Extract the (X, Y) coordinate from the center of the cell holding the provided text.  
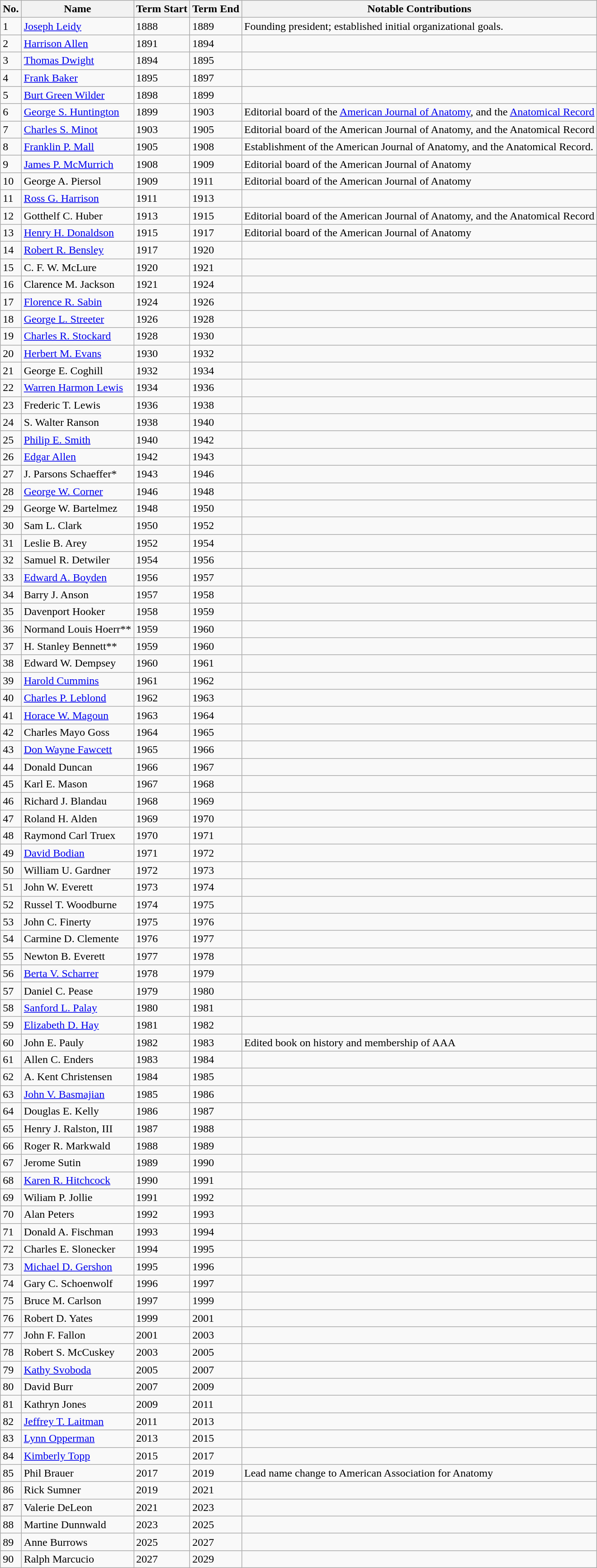
Ross G. Harrison (77, 198)
Charles R. Stockard (77, 336)
72 (11, 1248)
George W. Corner (77, 491)
Leslie B. Arey (77, 543)
69 (11, 1197)
80 (11, 1386)
John E. Pauly (77, 1042)
Berta V. Scharrer (77, 973)
53 (11, 921)
Gotthelf C. Huber (77, 216)
Edgar Allen (77, 456)
47 (11, 818)
19 (11, 336)
Karl E. Mason (77, 784)
Alan Peters (77, 1214)
Gary C. Schoenwolf (77, 1283)
13 (11, 233)
3 (11, 61)
43 (11, 749)
32 (11, 560)
Russel T. Woodburne (77, 904)
87 (11, 1507)
Karen R. Hitchcock (77, 1180)
33 (11, 577)
4 (11, 78)
66 (11, 1145)
75 (11, 1300)
1898 (162, 95)
16 (11, 284)
Carmine D. Clemente (77, 938)
Robert D. Yates (77, 1317)
Robert R. Bensley (77, 250)
Newton B. Everett (77, 956)
62 (11, 1076)
52 (11, 904)
56 (11, 973)
2029 (216, 1558)
Warren Harmon Lewis (77, 388)
68 (11, 1180)
71 (11, 1231)
81 (11, 1403)
15 (11, 267)
George A. Piersol (77, 181)
No. (11, 9)
31 (11, 543)
Henry J. Ralston, III (77, 1128)
1888 (162, 26)
Martine Dunnwald (77, 1524)
74 (11, 1283)
Valerie DeLeon (77, 1507)
17 (11, 302)
Davenport Hooker (77, 611)
10 (11, 181)
Edward W. Dempsey (77, 663)
27 (11, 474)
28 (11, 491)
Frank Baker (77, 78)
Robert S. McCuskey (77, 1352)
Thomas Dwight (77, 61)
39 (11, 680)
Term End (216, 9)
Phil Brauer (77, 1472)
50 (11, 870)
76 (11, 1317)
Bruce M. Carlson (77, 1300)
Establishment of the American Journal of Anatomy, and the Anatomical Record. (420, 147)
H. Stanley Bennett** (77, 646)
George L. Streeter (77, 319)
70 (11, 1214)
George E. Coghill (77, 370)
42 (11, 732)
55 (11, 956)
26 (11, 456)
Donald A. Fischman (77, 1231)
Normand Louis Hoerr** (77, 629)
78 (11, 1352)
Franklin P. Mall (77, 147)
Frederic T. Lewis (77, 405)
Raymond Carl Truex (77, 835)
59 (11, 1024)
58 (11, 1007)
David Burr (77, 1386)
6 (11, 112)
Term Start (162, 9)
Harrison Allen (77, 43)
Anne Burrows (77, 1541)
Jerome Sutin (77, 1162)
Roland H. Alden (77, 818)
Burt Green Wilder (77, 95)
67 (11, 1162)
63 (11, 1094)
54 (11, 938)
77 (11, 1335)
S. Walter Ranson (77, 422)
1891 (162, 43)
A. Kent Christensen (77, 1076)
7 (11, 129)
Lead name change to American Association for Anatomy (420, 1472)
Wiliam P. Jollie (77, 1197)
Kimberly Topp (77, 1455)
36 (11, 629)
William U. Gardner (77, 870)
David Bodian (77, 853)
Sam L. Clark (77, 526)
60 (11, 1042)
John W. Everett (77, 887)
49 (11, 853)
40 (11, 697)
9 (11, 164)
45 (11, 784)
Founding president; established initial organizational goals. (420, 26)
38 (11, 663)
88 (11, 1524)
Allen C. Enders (77, 1059)
John C. Finerty (77, 921)
2 (11, 43)
Notable Contributions (420, 9)
86 (11, 1489)
J. Parsons Schaeffer* (77, 474)
Elizabeth D. Hay (77, 1024)
Daniel C. Pease (77, 990)
57 (11, 990)
84 (11, 1455)
Charles P. Leblond (77, 697)
12 (11, 216)
44 (11, 767)
Henry H. Donaldson (77, 233)
Rick Sumner (77, 1489)
Charles S. Minot (77, 129)
Ralph Marcucio (77, 1558)
John F. Fallon (77, 1335)
Clarence M. Jackson (77, 284)
Harold Cummins (77, 680)
18 (11, 319)
1897 (216, 78)
20 (11, 353)
George S. Huntington (77, 112)
5 (11, 95)
73 (11, 1265)
C. F. W. McLure (77, 267)
Edward A. Boyden (77, 577)
Douglas E. Kelly (77, 1111)
Barry J. Anson (77, 594)
23 (11, 405)
Florence R. Sabin (77, 302)
8 (11, 147)
90 (11, 1558)
25 (11, 439)
48 (11, 835)
21 (11, 370)
82 (11, 1421)
James P. McMurrich (77, 164)
11 (11, 198)
John V. Basmajian (77, 1094)
37 (11, 646)
Samuel R. Detwiler (77, 560)
61 (11, 1059)
Don Wayne Fawcett (77, 749)
Sanford L. Palay (77, 1007)
Kathryn Jones (77, 1403)
Richard J. Blandau (77, 801)
65 (11, 1128)
Edited book on history and membership of AAA (420, 1042)
Donald Duncan (77, 767)
Name (77, 9)
89 (11, 1541)
64 (11, 1111)
Kathy Svoboda (77, 1369)
Charles E. Slonecker (77, 1248)
46 (11, 801)
29 (11, 508)
Philip E. Smith (77, 439)
1889 (216, 26)
Lynn Opperman (77, 1438)
22 (11, 388)
14 (11, 250)
35 (11, 611)
Horace W. Magoun (77, 715)
Jeffrey T. Laitman (77, 1421)
51 (11, 887)
1 (11, 26)
Joseph Leidy (77, 26)
24 (11, 422)
Roger R. Markwald (77, 1145)
Herbert M. Evans (77, 353)
85 (11, 1472)
30 (11, 526)
79 (11, 1369)
Michael D. Gershon (77, 1265)
83 (11, 1438)
Charles Mayo Goss (77, 732)
41 (11, 715)
George W. Bartelmez (77, 508)
34 (11, 594)
Capture the cell that displays the provided text and extract its (x, y) central coordinate. 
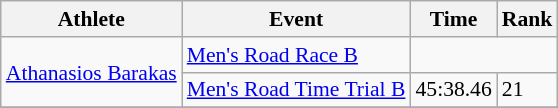
Event (296, 19)
45:38.46 (453, 90)
Athlete (92, 19)
Men's Road Race B (296, 55)
Time (453, 19)
Rank (528, 19)
Athanasios Barakas (92, 72)
21 (528, 90)
Men's Road Time Trial B (296, 90)
Pinpoint the cell where the given text exists, returning its (x, y) midpoint coordinate. 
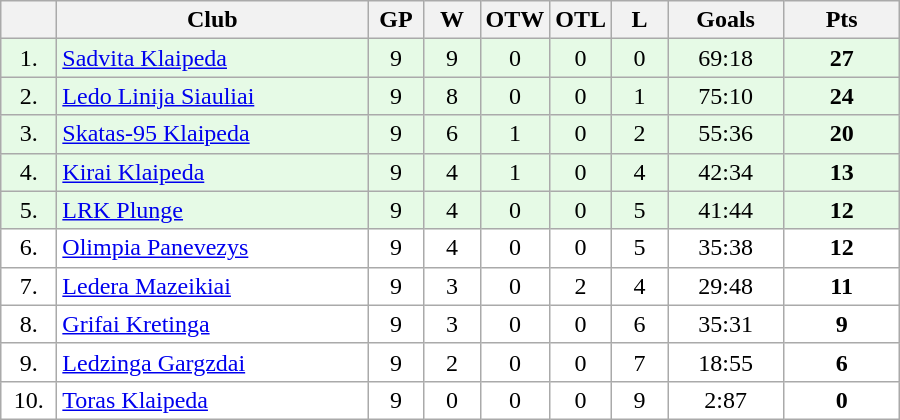
W (452, 20)
6. (29, 248)
Club (212, 20)
9. (29, 362)
13 (842, 172)
8 (452, 96)
Ledzinga Gargzdai (212, 362)
2. (29, 96)
55:36 (726, 134)
1. (29, 58)
Sadvita Klaipeda (212, 58)
Pts (842, 20)
Ledo Linija Siauliai (212, 96)
Skatas-95 Klaipeda (212, 134)
3. (29, 134)
42:34 (726, 172)
20 (842, 134)
41:44 (726, 210)
7 (640, 362)
35:38 (726, 248)
8. (29, 324)
GP (396, 20)
Toras Klaipeda (212, 400)
L (640, 20)
7. (29, 286)
4. (29, 172)
27 (842, 58)
5. (29, 210)
24 (842, 96)
11 (842, 286)
Grifai Kretinga (212, 324)
OTW (515, 20)
Goals (726, 20)
OTL (581, 20)
69:18 (726, 58)
35:31 (726, 324)
Ledera Mazeikiai (212, 286)
29:48 (726, 286)
10. (29, 400)
Olimpia Panevezys (212, 248)
75:10 (726, 96)
2:87 (726, 400)
LRK Plunge (212, 210)
18:55 (726, 362)
Kirai Klaipeda (212, 172)
Scan for the cell matching the given text and deliver its (X, Y) coordinate at center. 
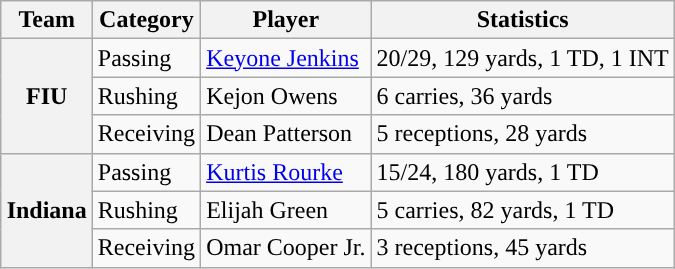
Omar Cooper Jr. (286, 248)
Dean Patterson (286, 134)
Keyone Jenkins (286, 58)
FIU (46, 96)
Elijah Green (286, 210)
Kejon Owens (286, 96)
Category (146, 20)
Kurtis Rourke (286, 172)
15/24, 180 yards, 1 TD (522, 172)
20/29, 129 yards, 1 TD, 1 INT (522, 58)
3 receptions, 45 yards (522, 248)
6 carries, 36 yards (522, 96)
5 carries, 82 yards, 1 TD (522, 210)
Indiana (46, 210)
Team (46, 20)
Player (286, 20)
Statistics (522, 20)
5 receptions, 28 yards (522, 134)
From the cell containing the given text, extract its center point as (x, y) coordinate. 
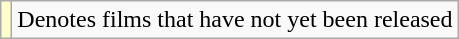
Denotes films that have not yet been released (235, 20)
For the text-containing cell, return its midpoint in [X, Y] coordinate format. 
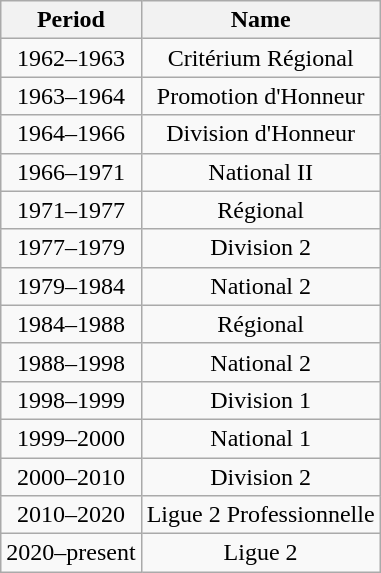
2010–2020 [71, 515]
Ligue 2 Professionnelle [260, 515]
Critérium Régional [260, 58]
National 1 [260, 438]
1964–1966 [71, 134]
1962–1963 [71, 58]
Division 1 [260, 400]
1966–1971 [71, 172]
1998–1999 [71, 400]
2000–2010 [71, 477]
National II [260, 172]
1963–1964 [71, 96]
Period [71, 20]
1977–1979 [71, 248]
1999–2000 [71, 438]
Name [260, 20]
Promotion d'Honneur [260, 96]
1979–1984 [71, 286]
Division d'Honneur [260, 134]
1971–1977 [71, 210]
1988–1998 [71, 362]
Ligue 2 [260, 553]
2020–present [71, 553]
1984–1988 [71, 324]
For the text-containing cell, return its midpoint in [x, y] coordinate format. 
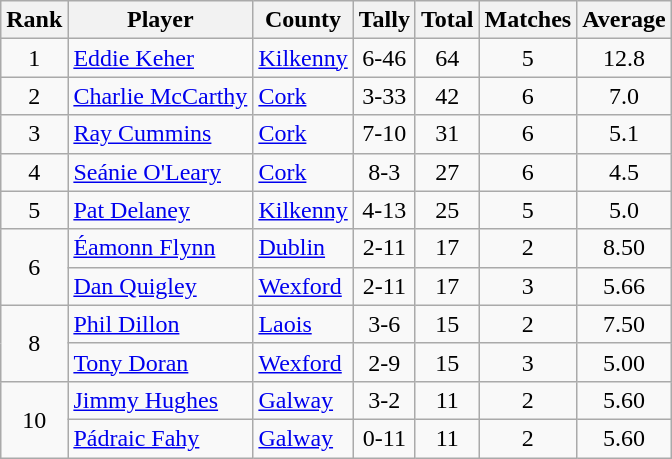
4 [34, 172]
4.5 [624, 172]
Laois [303, 324]
0-11 [384, 438]
31 [447, 134]
Player [160, 20]
5.00 [624, 362]
27 [447, 172]
12.8 [624, 58]
3-2 [384, 400]
8 [34, 343]
Pádraic Fahy [160, 438]
5.1 [624, 134]
8.50 [624, 248]
3-33 [384, 96]
Phil Dillon [160, 324]
Dublin [303, 248]
County [303, 20]
6-46 [384, 58]
4-13 [384, 210]
Dan Quigley [160, 286]
Éamonn Flynn [160, 248]
Tony Doran [160, 362]
5.66 [624, 286]
5.0 [624, 210]
Pat Delaney [160, 210]
42 [447, 96]
2-9 [384, 362]
Tally [384, 20]
7-10 [384, 134]
10 [34, 419]
3-6 [384, 324]
1 [34, 58]
Jimmy Hughes [160, 400]
Matches [528, 20]
64 [447, 58]
Seánie O'Leary [160, 172]
Average [624, 20]
7.0 [624, 96]
Ray Cummins [160, 134]
7.50 [624, 324]
Total [447, 20]
8-3 [384, 172]
Eddie Keher [160, 58]
25 [447, 210]
Rank [34, 20]
Charlie McCarthy [160, 96]
Scan for the cell matching the given text and deliver its (X, Y) coordinate at center. 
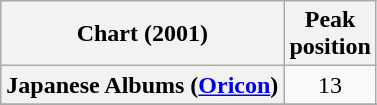
13 (330, 85)
Chart (2001) (142, 34)
Japanese Albums (Oricon) (142, 85)
Peakposition (330, 34)
From the cell containing the given text, extract its center point as [x, y] coordinate. 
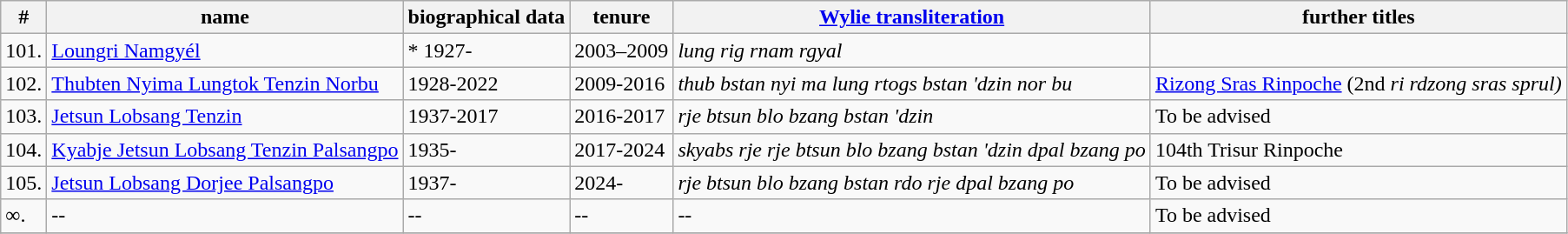
biographical data [486, 17]
1937-2017 [486, 116]
2017-2024 [622, 149]
105. [24, 182]
skyabs rje rje btsun blo bzang bstan 'dzin dpal bzang po [912, 149]
104. [24, 149]
rje btsun blo bzang bstan 'dzin [912, 116]
1937- [486, 182]
lung rig rnam rgyal [912, 50]
Kyabje Jetsun Lobsang Tenzin Palsangpo [225, 149]
1935- [486, 149]
104th Trisur Rinpoche [1359, 149]
* 1927- [486, 50]
tenure [622, 17]
# [24, 17]
thub bstan nyi ma lung rtogs bstan 'dzin nor bu [912, 83]
Wylie transliteration [912, 17]
2024- [622, 182]
2003–2009 [622, 50]
Jetsun Lobsang Dorjee Palsangpo [225, 182]
Loungri Namgyél [225, 50]
2016-2017 [622, 116]
Rizong Sras Rinpoche (2nd ri rdzong sras sprul) [1359, 83]
103. [24, 116]
Thubten Nyima Lungtok Tenzin Norbu [225, 83]
101. [24, 50]
rje btsun blo bzang bstan rdo rje dpal bzang po [912, 182]
further titles [1359, 17]
Jetsun Lobsang Tenzin [225, 116]
1928-2022 [486, 83]
2009-2016 [622, 83]
102. [24, 83]
∞. [24, 215]
name [225, 17]
Scan for the cell matching the given text and deliver its (x, y) coordinate at center. 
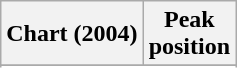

■ ■ ■ ■ ■

## [Exercise]
Rewrite the material from the line containing "4 [34, 172]" down through the line containing "64 [447, 58]", putting "Score" in place of "Tally" and leaving everything else unchanged.

## [Solution for this task]
4 [34, 172]
4.5 [624, 172]
Laois [303, 324]
0-11 [384, 438]
31 [447, 134]
Player [160, 20]
5.00 [624, 362]
27 [447, 172]
12.8 [624, 58]
3-2 [384, 400]
8 [34, 343]
Pádraic Fahy [160, 438]
5.1 [624, 134]
8.50 [624, 248]
3-33 [384, 96]
Phil Dillon [160, 324]
Dublin [303, 248]
County [303, 20]
6-46 [384, 58]
4-13 [384, 210]
Dan Quigley [160, 286]
Éamonn Flynn [160, 248]
Tony Doran [160, 362]
5.66 [624, 286]
5.0 [624, 210]
Pat Delaney [160, 210]
42 [447, 96]
2-9 [384, 362]
Score [384, 20]
7-10 [384, 134]
10 [34, 419]
3-6 [384, 324]
1 [34, 58]
Jimmy Hughes [160, 400]
Matches [528, 20]
64 [447, 58]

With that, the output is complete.